▶ _YOUR OBJECTIVE_
Lines before the one containing "blue rolling pin" are excluded; reproduce that line and all lines after it in the entries below, exactly.

Data extracted from a collection:
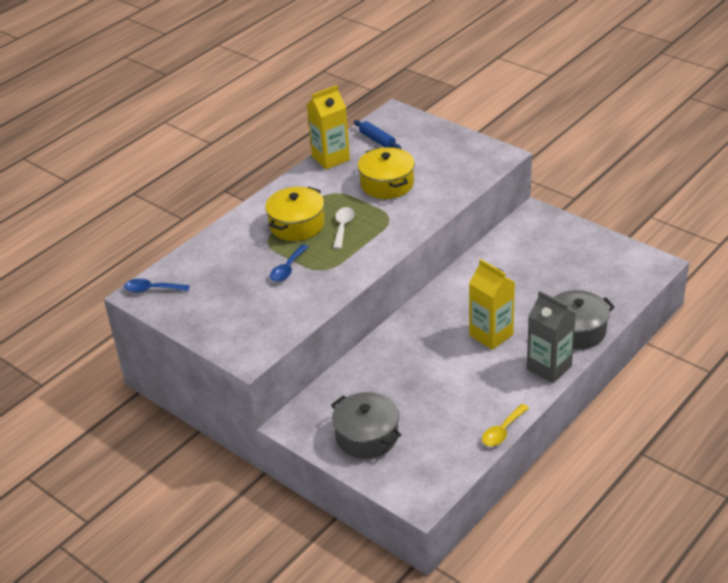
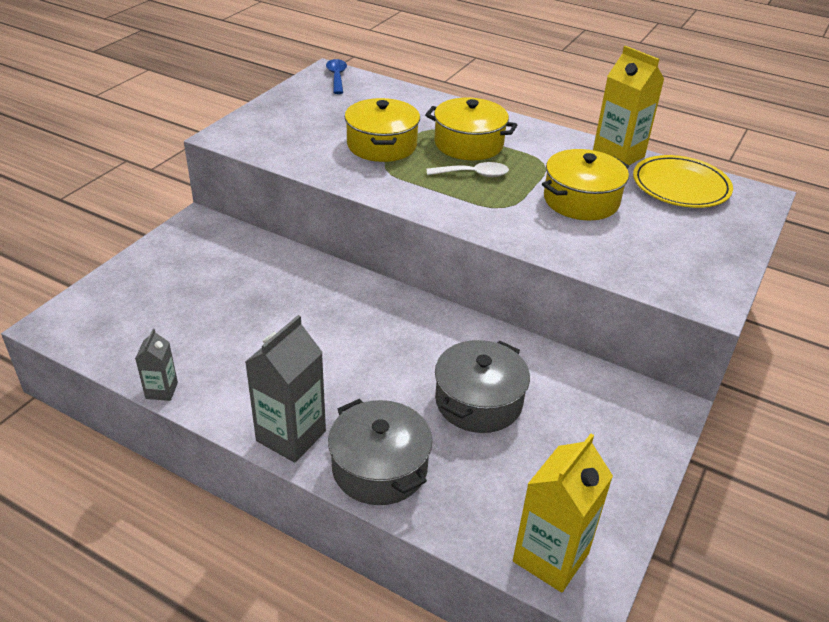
camera: 75 degrees right, 0 degrees up
blue spoon [270,244,309,282] -> yellow pot [345,98,420,162]
grey pot [331,392,401,459] -> grey pot moved to [435,340,530,433]
blue rolling pin [354,120,402,149] -> yellow plate [633,155,733,208]
yellow carton [469,259,515,350] -> yellow carton moved to [513,434,613,592]
yellow spoon [482,404,529,446] -> grey carton [135,329,178,401]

▶ _EXERCISE OUTPUT_
blue rolling pin [354,120,402,149] -> yellow plate [633,155,733,208]
yellow carton [469,259,515,350] -> yellow carton moved to [513,434,613,592]
yellow spoon [482,404,529,446] -> grey carton [135,329,178,401]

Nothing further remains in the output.